Rework the material below into a numbered list, one entry per line and with blank lines dropped, and leave the pictures out of the result.

------------------------------------------------

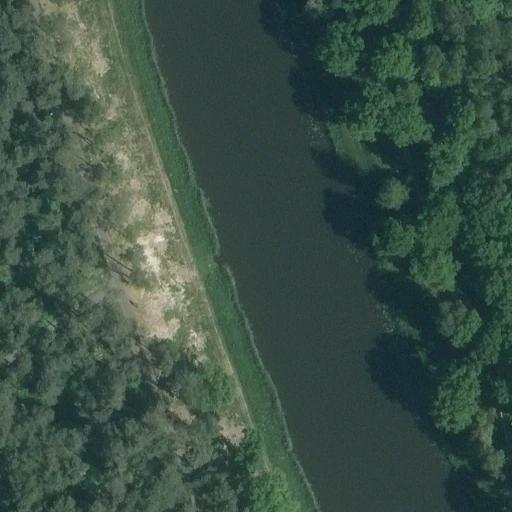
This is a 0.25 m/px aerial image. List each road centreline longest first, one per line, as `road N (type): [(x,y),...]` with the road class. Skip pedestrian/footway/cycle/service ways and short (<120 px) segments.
road 1 (track): [(347,0),(431,236)]
road 2 (track): [(431,236),(511,443)]
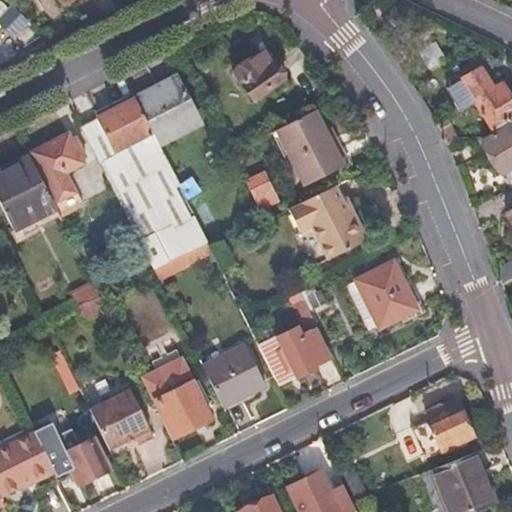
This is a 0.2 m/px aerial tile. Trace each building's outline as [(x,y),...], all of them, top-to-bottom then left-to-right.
[(264,51),(234,73),(254,100),(286,78),(277,64),(275,65),(264,51)] [(511,115),(511,97),(502,81),(493,87),(481,66),(448,87),(462,111),(471,104),(487,131),(511,115)] [(177,76),(136,97),(160,146),(202,124),(177,76)] [(160,146),(136,97),(83,125),(154,268),(208,241),(160,146)] [(321,129),(312,111),(276,130),(293,165),(303,185),(346,164),(337,145),(331,148),(321,129)] [(445,114),(436,119),(447,144),(457,136),(445,114)] [(511,115),(487,131),(489,133),(482,139),(503,175),(508,173),(511,180),(511,115)] [(328,126),(321,129),(331,148),(337,145),(328,126)] [(293,165),(276,130),(269,133),(288,167),(293,165)] [(47,185),(57,207),(62,216),(86,203),(69,174),(86,165),(68,134),(34,153),(49,184),(47,185)] [(257,140),(231,152),(260,211),(280,201),(270,181),(277,178),(257,140)] [(47,185),(31,155),(0,172),(0,196),(17,229),(57,207),(47,185)] [(348,211),(335,185),(289,208),(318,265),(368,238),(352,209),(348,211)] [(214,253),(208,241),(154,268),(160,280),(214,253)] [(511,261),(496,270),(502,284),(511,277),(511,261)] [(357,281),(379,324),(381,326),(418,307),(393,262),(357,280),(357,281)] [(87,320),(109,309),(94,280),(72,292),(87,320)] [(370,328),(379,324),(357,281),(348,285),(370,328)] [(315,292),(312,285),(300,291),(303,297),(315,292)] [(320,289),(315,291),(321,304),(326,302),(320,289)] [(316,364),(332,356),(319,329),(303,337),(299,328),(279,337),(280,339),(262,348),(279,383),(298,374),(299,376),(317,367),(316,364)] [(203,365),(223,407),(267,385),(247,346),(203,365)] [(81,387),(62,350),(55,354),(73,391),(81,387)] [(214,421),(213,417),(183,358),(144,377),(175,439),(177,438),(214,421)] [(91,408),(111,449),(136,437),(139,443),(155,436),(132,389),(91,408)] [(445,405),(432,410),(435,416),(415,424),(428,457),(477,437),(464,404),(446,411),(445,405)] [(66,446),(78,441),(67,411),(54,417),(66,446)] [(53,469),(34,431),(0,447),(0,492),(1,495),(53,469)] [(93,436),(63,452),(65,456),(59,459),(67,473),(72,470),(79,485),(110,469),(93,436)] [(464,511),(496,500),(477,451),(433,468),(449,511),(464,511)] [(360,511),(354,500),(348,488),(333,494),(322,471),(290,486),(302,511),(360,511)] [(279,511),(272,497),(241,511),(279,511)]
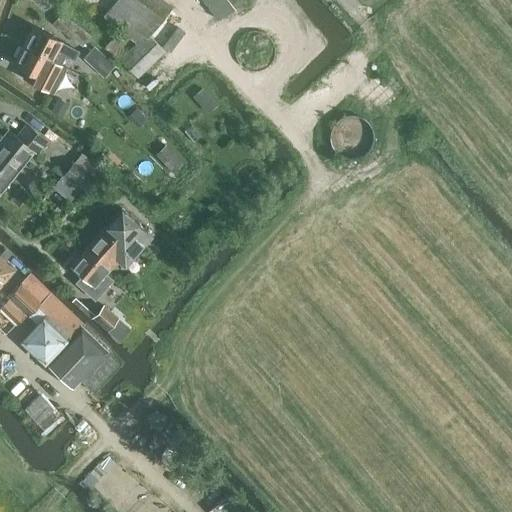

------------------------------------------------

§ Answer to this task:
1. This is a 0.25 m/px aerial image. List each road centreline longest first, one per line, as `road N (type): [(x,y),...]` with the road class. Skip pedestrian/footway/cycle/service ways and short (<120 px) segments.
2. road 1 (track): [(347,0),(431,236)]
3. road 2 (track): [(431,236),(511,443)]
4. This is a 0.2 m/px aerial tile. Trace each building's outline as [(x,y),...], all of them, top-to-bottom then left-to-right.
5. [(264,51),(234,73),(254,100),(286,78),(277,64),(275,65),(264,51)] [(511,115),(511,97),(502,81),(493,87),(481,66),(448,87),(462,111),(471,104),(487,131),(511,115)] [(177,76),(136,97),(160,146),(202,124),(177,76)] [(160,146),(136,97),(83,125),(154,268),(208,241),(160,146)] [(321,129),(312,111),(276,130),(293,165),(303,185),(346,164),(337,145),(331,148),(321,129)] [(445,114),(436,119),(447,144),(457,136),(445,114)] [(511,115),(487,131),(489,133),(482,139),(503,175),(508,173),(511,180),(511,115)] [(328,126),(321,129),(331,148),(337,145),(328,126)] [(293,165),(276,130),(269,133),(288,167),(293,165)] [(47,185),(57,207),(62,216),(86,203),(69,174),(86,165),(68,134),(34,153),(49,184),(47,185)] [(257,140),(231,152),(260,211),(280,201),(270,181),(277,178),(257,140)] [(47,185),(31,155),(0,172),(0,196),(17,229),(57,207),(47,185)] [(348,211),(335,185),(289,208),(318,265),(368,238),(352,209),(348,211)] [(214,253),(208,241),(154,268),(160,280),(214,253)] [(511,261),(496,270),(502,284),(511,277),(511,261)] [(357,281),(379,324),(381,326),(418,307),(393,262),(357,280),(357,281)] [(87,320),(109,309),(94,280),(72,292),(87,320)] [(370,328),(379,324),(357,281),(348,285),(370,328)] [(315,292),(312,285),(300,291),(303,297),(315,292)] [(320,289),(315,291),(321,304),(326,302),(320,289)] [(316,364),(332,356),(319,329),(303,337),(299,328),(279,337),(280,339),(262,348),(279,383),(298,374),(299,376),(317,367),(316,364)] [(203,365),(223,407),(267,385),(247,346),(203,365)] [(81,387),(62,350),(55,354),(73,391),(81,387)] [(214,421),(213,417),(183,358),(144,377),(175,439),(177,438),(214,421)] [(91,408),(111,449),(136,437),(139,443),(155,436),(132,389),(91,408)] [(445,405),(432,410),(435,416),(415,424),(428,457),(477,437),(464,404),(446,411),(445,405)] [(66,446),(78,441),(67,411),(54,417),(66,446)] [(53,469),(34,431),(0,447),(0,492),(1,495),(53,469)] [(93,436),(63,452),(65,456),(59,459),(67,473),(72,470),(79,485),(110,469),(93,436)] [(464,511),(496,500),(477,451),(433,468),(449,511),(464,511)] [(360,511),(354,500),(348,488),(333,494),(322,471),(290,486),(302,511),(360,511)] [(279,511),(272,497),(241,511),(279,511)]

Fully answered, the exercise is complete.